Source data:

━━━━━━━━

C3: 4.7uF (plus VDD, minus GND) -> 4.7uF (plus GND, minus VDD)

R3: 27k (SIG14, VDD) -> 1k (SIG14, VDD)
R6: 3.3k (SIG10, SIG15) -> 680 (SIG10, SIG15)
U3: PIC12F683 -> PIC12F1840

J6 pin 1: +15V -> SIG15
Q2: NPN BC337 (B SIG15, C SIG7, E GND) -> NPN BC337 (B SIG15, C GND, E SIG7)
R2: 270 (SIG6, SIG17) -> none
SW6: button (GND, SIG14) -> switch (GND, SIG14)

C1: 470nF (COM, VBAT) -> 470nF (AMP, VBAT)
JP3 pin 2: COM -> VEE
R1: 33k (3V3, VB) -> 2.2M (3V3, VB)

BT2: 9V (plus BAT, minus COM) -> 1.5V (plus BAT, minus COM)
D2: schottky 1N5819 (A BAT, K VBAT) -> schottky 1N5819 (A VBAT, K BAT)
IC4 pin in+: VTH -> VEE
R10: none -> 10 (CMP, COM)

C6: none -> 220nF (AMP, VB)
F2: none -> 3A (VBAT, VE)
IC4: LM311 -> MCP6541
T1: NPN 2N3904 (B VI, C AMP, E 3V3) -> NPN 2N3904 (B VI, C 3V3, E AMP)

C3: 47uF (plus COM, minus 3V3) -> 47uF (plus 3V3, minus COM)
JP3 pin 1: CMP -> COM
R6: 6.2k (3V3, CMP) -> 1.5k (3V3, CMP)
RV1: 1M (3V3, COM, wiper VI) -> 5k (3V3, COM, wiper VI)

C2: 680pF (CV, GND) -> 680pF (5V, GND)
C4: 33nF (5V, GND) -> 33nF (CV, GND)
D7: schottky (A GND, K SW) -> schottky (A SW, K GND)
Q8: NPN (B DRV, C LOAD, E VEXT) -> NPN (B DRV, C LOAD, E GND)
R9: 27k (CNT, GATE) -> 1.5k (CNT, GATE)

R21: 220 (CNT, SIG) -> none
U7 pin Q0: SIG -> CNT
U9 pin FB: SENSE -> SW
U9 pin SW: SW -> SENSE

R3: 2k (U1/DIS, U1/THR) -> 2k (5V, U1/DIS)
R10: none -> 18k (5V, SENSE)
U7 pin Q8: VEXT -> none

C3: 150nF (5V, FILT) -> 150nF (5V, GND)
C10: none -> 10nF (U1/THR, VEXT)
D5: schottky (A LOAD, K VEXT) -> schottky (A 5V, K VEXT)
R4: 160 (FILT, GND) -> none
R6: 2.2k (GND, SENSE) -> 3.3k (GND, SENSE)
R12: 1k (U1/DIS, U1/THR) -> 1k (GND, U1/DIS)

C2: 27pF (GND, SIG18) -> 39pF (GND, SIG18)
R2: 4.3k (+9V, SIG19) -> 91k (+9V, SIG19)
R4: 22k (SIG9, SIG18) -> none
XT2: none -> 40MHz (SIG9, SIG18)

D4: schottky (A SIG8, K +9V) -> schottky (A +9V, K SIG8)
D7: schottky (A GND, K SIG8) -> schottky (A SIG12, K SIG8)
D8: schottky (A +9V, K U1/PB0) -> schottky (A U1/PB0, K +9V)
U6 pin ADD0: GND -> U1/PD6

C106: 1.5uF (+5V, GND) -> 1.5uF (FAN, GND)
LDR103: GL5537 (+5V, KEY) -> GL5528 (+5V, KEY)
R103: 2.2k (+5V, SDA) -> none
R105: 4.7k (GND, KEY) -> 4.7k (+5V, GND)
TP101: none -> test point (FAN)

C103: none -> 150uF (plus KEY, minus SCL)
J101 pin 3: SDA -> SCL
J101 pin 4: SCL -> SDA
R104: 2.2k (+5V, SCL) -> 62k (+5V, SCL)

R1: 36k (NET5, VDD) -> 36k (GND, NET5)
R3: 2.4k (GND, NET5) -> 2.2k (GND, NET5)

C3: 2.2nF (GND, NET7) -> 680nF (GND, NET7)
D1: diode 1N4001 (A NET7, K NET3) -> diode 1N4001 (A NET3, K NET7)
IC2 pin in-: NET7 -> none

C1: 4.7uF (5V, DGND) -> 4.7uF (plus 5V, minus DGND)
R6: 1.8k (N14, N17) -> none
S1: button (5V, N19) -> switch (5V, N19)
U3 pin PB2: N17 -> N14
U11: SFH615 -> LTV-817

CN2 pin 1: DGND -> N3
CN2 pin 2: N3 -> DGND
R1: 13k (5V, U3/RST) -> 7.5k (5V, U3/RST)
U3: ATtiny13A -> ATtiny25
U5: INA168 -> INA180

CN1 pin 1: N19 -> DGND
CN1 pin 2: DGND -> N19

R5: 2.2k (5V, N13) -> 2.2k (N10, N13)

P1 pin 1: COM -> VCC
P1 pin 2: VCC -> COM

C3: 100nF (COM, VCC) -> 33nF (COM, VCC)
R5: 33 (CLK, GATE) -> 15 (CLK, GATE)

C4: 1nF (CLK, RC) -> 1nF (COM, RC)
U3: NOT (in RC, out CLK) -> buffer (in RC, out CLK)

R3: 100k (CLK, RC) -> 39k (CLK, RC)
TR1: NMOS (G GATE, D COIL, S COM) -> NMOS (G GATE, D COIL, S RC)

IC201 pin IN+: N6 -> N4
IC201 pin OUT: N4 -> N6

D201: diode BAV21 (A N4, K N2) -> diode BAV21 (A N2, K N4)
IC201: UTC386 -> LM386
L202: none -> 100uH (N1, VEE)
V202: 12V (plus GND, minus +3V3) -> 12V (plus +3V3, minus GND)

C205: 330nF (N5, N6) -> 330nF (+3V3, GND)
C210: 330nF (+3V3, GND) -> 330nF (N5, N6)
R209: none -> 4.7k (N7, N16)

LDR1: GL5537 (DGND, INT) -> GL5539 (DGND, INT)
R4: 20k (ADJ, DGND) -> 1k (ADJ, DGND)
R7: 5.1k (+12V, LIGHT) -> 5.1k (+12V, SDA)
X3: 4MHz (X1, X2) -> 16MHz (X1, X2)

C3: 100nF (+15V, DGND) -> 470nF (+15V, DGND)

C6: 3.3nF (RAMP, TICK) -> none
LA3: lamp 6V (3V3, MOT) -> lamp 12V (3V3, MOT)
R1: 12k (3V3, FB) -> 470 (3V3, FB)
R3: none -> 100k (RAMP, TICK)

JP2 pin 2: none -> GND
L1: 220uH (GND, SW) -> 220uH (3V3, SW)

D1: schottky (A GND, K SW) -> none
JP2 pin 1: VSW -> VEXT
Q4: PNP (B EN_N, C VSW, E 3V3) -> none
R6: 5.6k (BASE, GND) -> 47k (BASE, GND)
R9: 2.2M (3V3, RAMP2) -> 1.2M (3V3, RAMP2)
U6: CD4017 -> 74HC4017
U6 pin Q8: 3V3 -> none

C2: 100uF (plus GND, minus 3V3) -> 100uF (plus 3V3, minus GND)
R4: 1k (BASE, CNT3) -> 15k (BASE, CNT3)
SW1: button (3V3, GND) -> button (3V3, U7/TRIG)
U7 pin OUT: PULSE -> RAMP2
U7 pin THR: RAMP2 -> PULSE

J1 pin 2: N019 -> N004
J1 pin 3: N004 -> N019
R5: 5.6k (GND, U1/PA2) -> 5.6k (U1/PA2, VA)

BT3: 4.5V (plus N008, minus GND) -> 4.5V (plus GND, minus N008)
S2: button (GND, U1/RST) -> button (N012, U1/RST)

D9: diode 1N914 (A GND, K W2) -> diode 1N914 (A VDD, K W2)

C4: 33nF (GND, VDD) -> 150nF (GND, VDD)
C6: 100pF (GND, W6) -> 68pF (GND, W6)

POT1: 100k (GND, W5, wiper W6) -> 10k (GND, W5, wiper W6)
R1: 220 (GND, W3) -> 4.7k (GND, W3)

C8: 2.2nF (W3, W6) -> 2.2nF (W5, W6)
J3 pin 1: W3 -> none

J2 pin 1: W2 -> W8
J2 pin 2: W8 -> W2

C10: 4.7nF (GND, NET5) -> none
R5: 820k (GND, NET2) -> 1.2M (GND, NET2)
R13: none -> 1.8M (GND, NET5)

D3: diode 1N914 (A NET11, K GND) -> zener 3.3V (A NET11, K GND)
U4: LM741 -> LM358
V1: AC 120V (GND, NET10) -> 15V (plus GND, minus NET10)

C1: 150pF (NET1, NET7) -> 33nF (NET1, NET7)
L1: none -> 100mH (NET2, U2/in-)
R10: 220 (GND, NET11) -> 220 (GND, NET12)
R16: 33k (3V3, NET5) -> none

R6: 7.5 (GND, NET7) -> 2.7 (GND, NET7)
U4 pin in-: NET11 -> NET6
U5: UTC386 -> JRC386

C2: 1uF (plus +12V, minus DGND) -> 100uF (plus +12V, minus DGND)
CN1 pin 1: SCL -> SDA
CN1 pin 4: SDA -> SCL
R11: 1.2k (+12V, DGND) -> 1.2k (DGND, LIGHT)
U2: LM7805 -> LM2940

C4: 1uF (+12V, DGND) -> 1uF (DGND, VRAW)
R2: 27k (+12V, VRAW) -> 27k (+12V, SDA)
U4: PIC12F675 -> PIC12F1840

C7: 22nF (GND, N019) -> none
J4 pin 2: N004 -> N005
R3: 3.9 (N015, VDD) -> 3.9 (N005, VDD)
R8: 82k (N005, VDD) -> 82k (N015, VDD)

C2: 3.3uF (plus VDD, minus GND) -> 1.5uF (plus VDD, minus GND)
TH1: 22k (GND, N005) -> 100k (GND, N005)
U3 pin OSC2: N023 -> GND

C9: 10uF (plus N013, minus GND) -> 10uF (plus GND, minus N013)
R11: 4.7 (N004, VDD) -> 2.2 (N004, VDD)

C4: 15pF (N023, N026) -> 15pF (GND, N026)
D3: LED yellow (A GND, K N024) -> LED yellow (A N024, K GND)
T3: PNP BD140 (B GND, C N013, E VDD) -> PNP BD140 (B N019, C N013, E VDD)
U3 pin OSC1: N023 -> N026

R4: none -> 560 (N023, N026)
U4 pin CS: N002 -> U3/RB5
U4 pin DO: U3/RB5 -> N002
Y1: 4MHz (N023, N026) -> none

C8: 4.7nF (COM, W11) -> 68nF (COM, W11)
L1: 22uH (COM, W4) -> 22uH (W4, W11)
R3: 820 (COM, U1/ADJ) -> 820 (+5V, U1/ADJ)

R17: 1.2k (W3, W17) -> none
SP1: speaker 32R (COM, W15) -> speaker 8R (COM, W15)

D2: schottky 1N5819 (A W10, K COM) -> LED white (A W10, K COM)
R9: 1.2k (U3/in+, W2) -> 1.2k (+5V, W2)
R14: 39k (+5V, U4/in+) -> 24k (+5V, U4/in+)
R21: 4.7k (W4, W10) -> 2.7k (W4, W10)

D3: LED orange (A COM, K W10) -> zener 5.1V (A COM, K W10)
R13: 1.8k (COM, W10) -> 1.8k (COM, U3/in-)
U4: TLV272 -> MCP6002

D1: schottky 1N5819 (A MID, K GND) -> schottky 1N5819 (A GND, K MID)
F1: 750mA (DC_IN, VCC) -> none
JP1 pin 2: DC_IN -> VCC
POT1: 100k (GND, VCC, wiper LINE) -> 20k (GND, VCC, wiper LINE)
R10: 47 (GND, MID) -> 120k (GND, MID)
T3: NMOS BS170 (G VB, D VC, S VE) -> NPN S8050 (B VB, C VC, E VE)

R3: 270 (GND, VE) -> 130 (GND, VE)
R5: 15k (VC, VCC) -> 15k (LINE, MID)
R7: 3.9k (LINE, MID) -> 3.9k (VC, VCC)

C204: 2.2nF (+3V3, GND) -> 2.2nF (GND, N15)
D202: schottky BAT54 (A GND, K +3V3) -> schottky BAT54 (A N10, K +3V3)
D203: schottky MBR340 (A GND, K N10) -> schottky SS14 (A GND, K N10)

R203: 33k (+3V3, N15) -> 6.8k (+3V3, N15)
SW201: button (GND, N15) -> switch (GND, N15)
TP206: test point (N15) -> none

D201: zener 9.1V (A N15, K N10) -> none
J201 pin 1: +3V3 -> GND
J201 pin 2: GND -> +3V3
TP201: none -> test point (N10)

━━━━━━━━

> [Work required]
All that is wanted is a faithful reproduction of the line above with "TP101: none -> test point (FAN)", the line with "R7: 5.1k (+12V, LIGHT) -> 5.1k (+12V, SDA)", and every line in between.

> [Problem solution]
TP101: none -> test point (FAN)

C103: none -> 150uF (plus KEY, minus SCL)
J101 pin 3: SDA -> SCL
J101 pin 4: SCL -> SDA
R104: 2.2k (+5V, SCL) -> 62k (+5V, SCL)

R1: 36k (NET5, VDD) -> 36k (GND, NET5)
R3: 2.4k (GND, NET5) -> 2.2k (GND, NET5)

C3: 2.2nF (GND, NET7) -> 680nF (GND, NET7)
D1: diode 1N4001 (A NET7, K NET3) -> diode 1N4001 (A NET3, K NET7)
IC2 pin in-: NET7 -> none

C1: 4.7uF (5V, DGND) -> 4.7uF (plus 5V, minus DGND)
R6: 1.8k (N14, N17) -> none
S1: button (5V, N19) -> switch (5V, N19)
U3 pin PB2: N17 -> N14
U11: SFH615 -> LTV-817

CN2 pin 1: DGND -> N3
CN2 pin 2: N3 -> DGND
R1: 13k (5V, U3/RST) -> 7.5k (5V, U3/RST)
U3: ATtiny13A -> ATtiny25
U5: INA168 -> INA180

CN1 pin 1: N19 -> DGND
CN1 pin 2: DGND -> N19

R5: 2.2k (5V, N13) -> 2.2k (N10, N13)

P1 pin 1: COM -> VCC
P1 pin 2: VCC -> COM

C3: 100nF (COM, VCC) -> 33nF (COM, VCC)
R5: 33 (CLK, GATE) -> 15 (CLK, GATE)

C4: 1nF (CLK, RC) -> 1nF (COM, RC)
U3: NOT (in RC, out CLK) -> buffer (in RC, out CLK)

R3: 100k (CLK, RC) -> 39k (CLK, RC)
TR1: NMOS (G GATE, D COIL, S COM) -> NMOS (G GATE, D COIL, S RC)

IC201 pin IN+: N6 -> N4
IC201 pin OUT: N4 -> N6

D201: diode BAV21 (A N4, K N2) -> diode BAV21 (A N2, K N4)
IC201: UTC386 -> LM386
L202: none -> 100uH (N1, VEE)
V202: 12V (plus GND, minus +3V3) -> 12V (plus +3V3, minus GND)

C205: 330nF (N5, N6) -> 330nF (+3V3, GND)
C210: 330nF (+3V3, GND) -> 330nF (N5, N6)
R209: none -> 4.7k (N7, N16)

LDR1: GL5537 (DGND, INT) -> GL5539 (DGND, INT)
R4: 20k (ADJ, DGND) -> 1k (ADJ, DGND)
R7: 5.1k (+12V, LIGHT) -> 5.1k (+12V, SDA)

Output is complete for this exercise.